[Start of section]
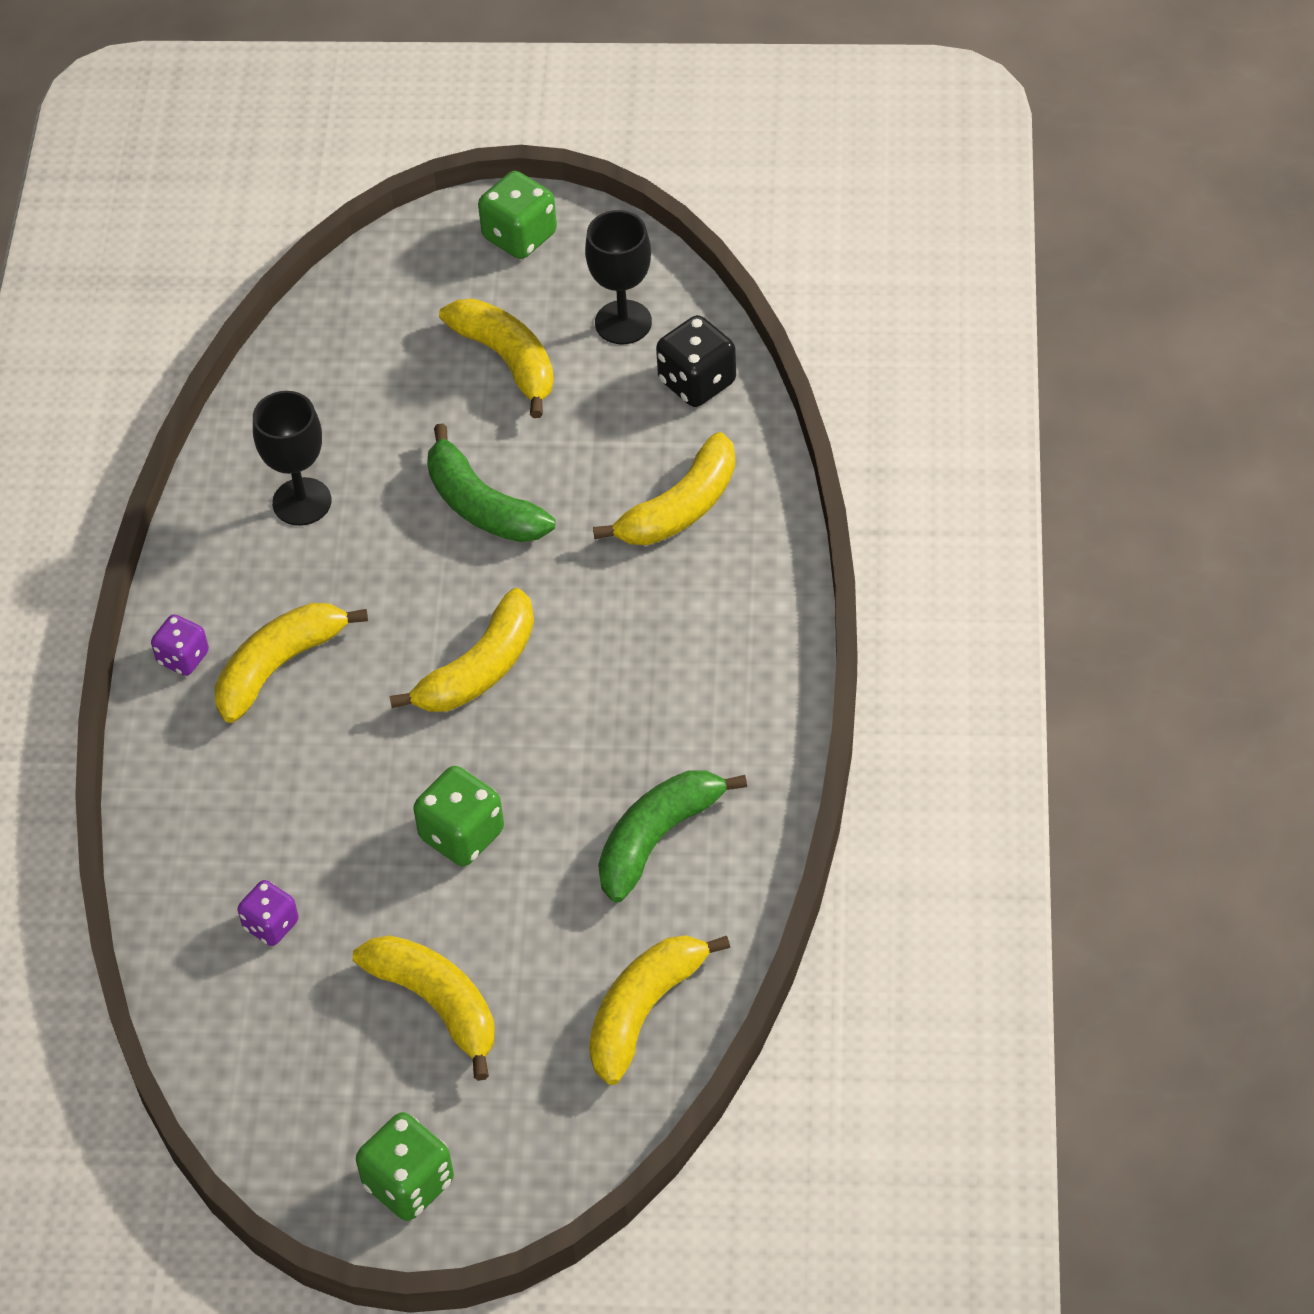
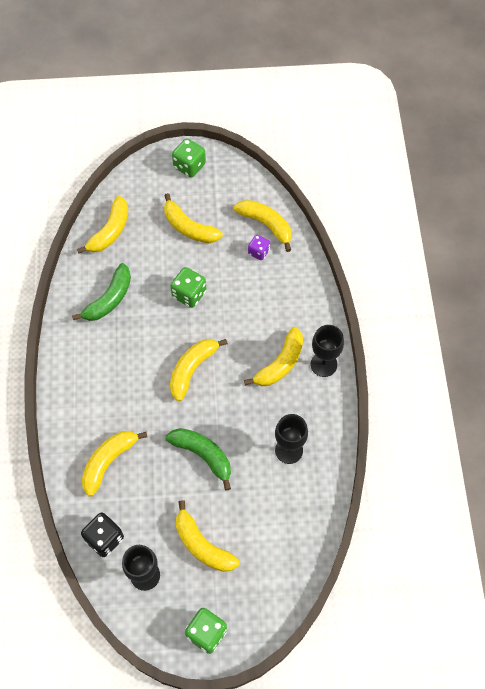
camera: 170 degrees right, 10 degrees up
(183, 658) = (323, 364): purple dice -> black goblet
(235, 994) = (266, 225): none -> yellow banana

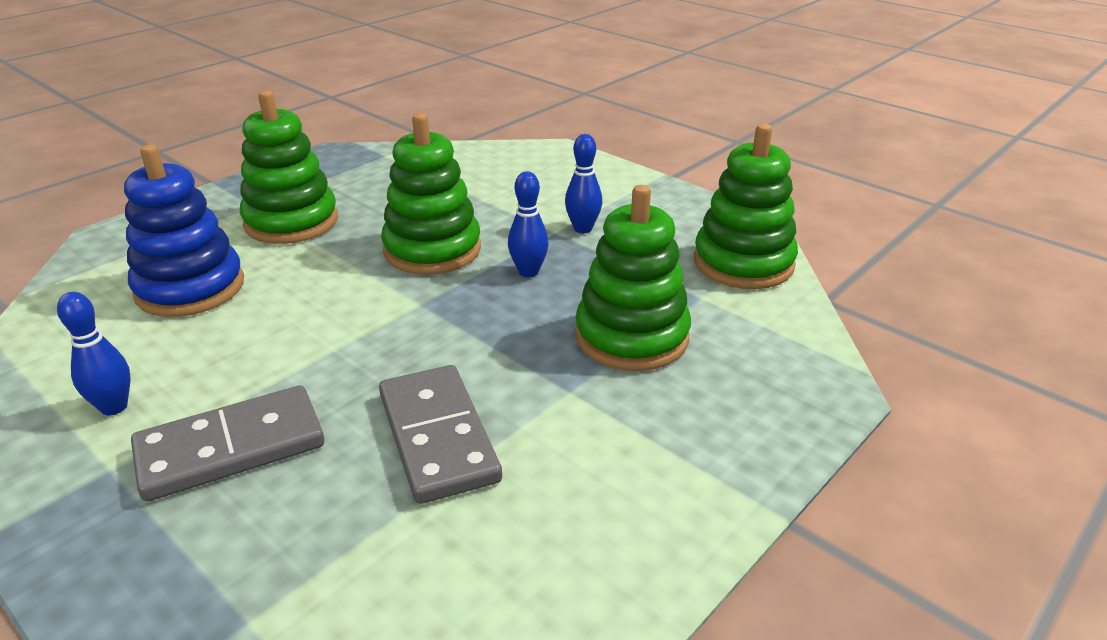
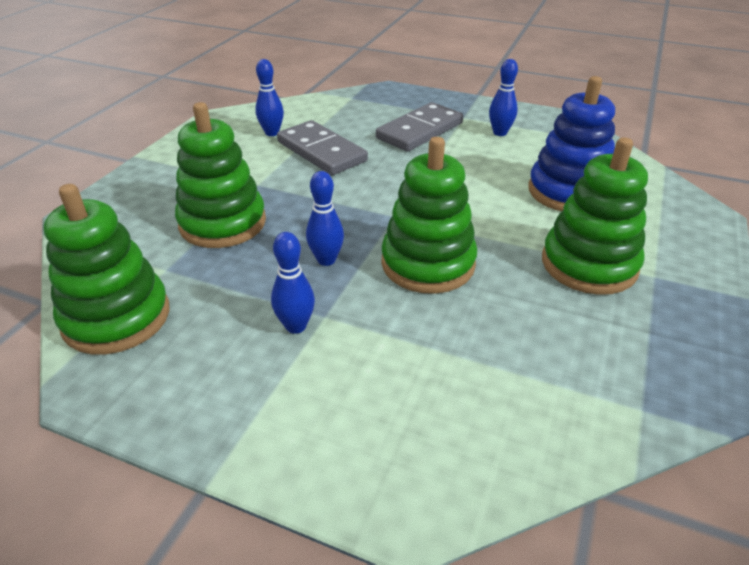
camera: 160 degrees right, 5 degrees up
(501, 517) = (272, 133): none -> blue bowling pin

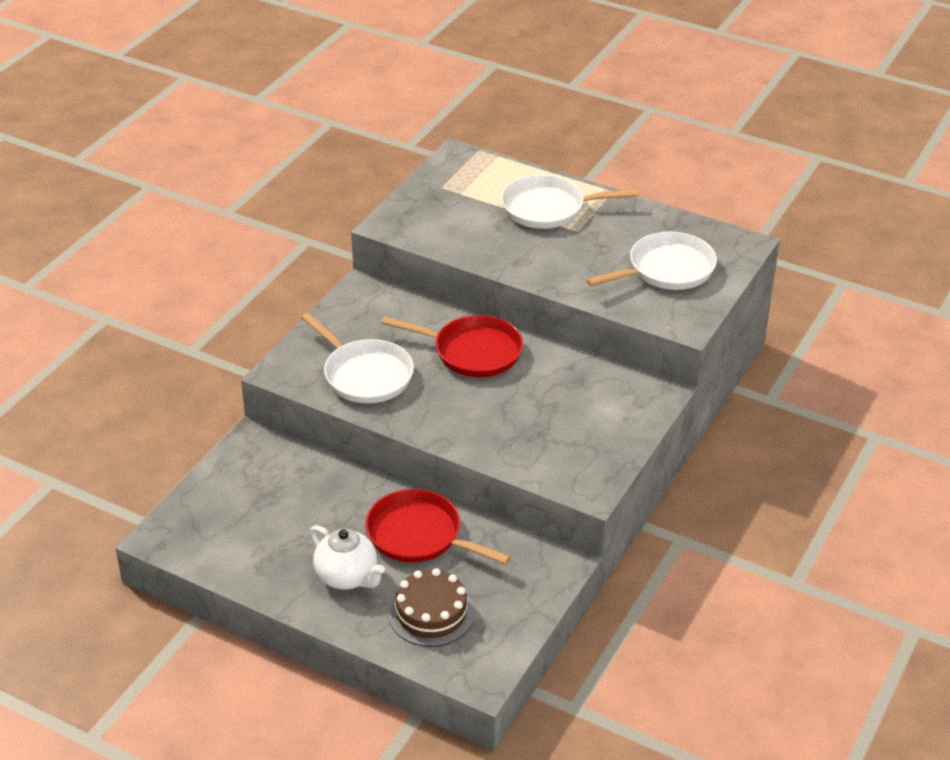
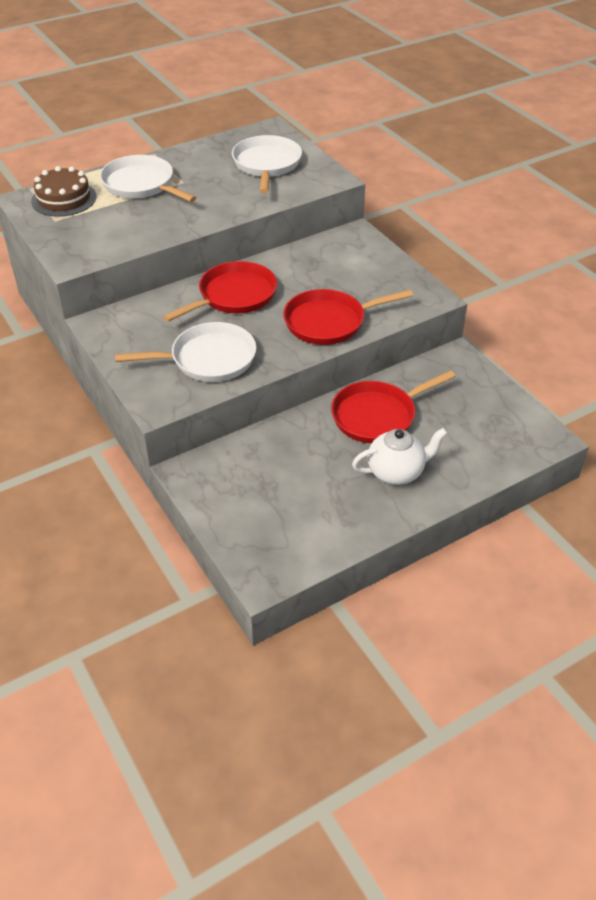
camera: 60 degrees left, 5 degrees up
(431, 613) = (466, 440): brown cake -> brown cake (64, 199)
(485, 430) = (329, 322): none -> red pan
(548, 208) = (141, 185): white pan -> white pan turned 105 degrees clockwise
[End of section]
▶ _Instructions for the task_: What is needed is an exact reprint of every entry, pictures excluded.

▶ _Response_:
camera: 170 degrees right, 10 degrees up
(183, 658) = (323, 364): purple dice -> black goblet
(235, 994) = (266, 225): none -> yellow banana

camera: 160 degrees right, 5 degrees up
(501, 517) = (272, 133): none -> blue bowling pin

camera: 60 degrees left, 5 degrees up
(431, 613) = (466, 440): brown cake -> brown cake (64, 199)
(485, 430) = (329, 322): none -> red pan
(548, 208) = (141, 185): white pan -> white pan turned 105 degrees clockwise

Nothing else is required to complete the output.